Where a picture appears, leave it out, and transcribe all the lines below exactly.

Material provided:

■ ■ ■ ■ ■ ■ ■

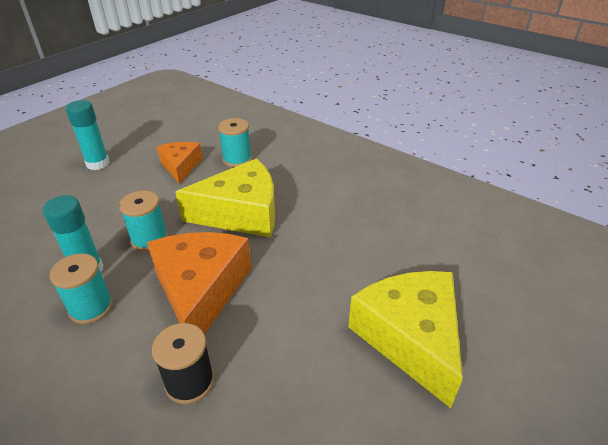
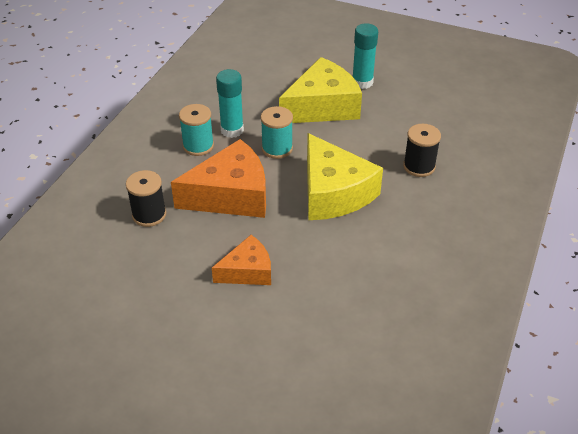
camera: 75 degrees right, 5 degrees up
(181, 166) = (385, 132): orange cheese -> orange cheese (247, 271)
(237, 159) = (419, 166): turquoise spool -> black spool
(410, 338) = (217, 334): yellow cheese -> yellow cheese (322, 106)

■ ■ ■ ■ ■ ■ ■

Answer space:
camera: 75 degrees right, 5 degrees up
(181, 166) = (385, 132): orange cheese -> orange cheese (247, 271)
(237, 159) = (419, 166): turquoise spool -> black spool
(410, 338) = (217, 334): yellow cheese -> yellow cheese (322, 106)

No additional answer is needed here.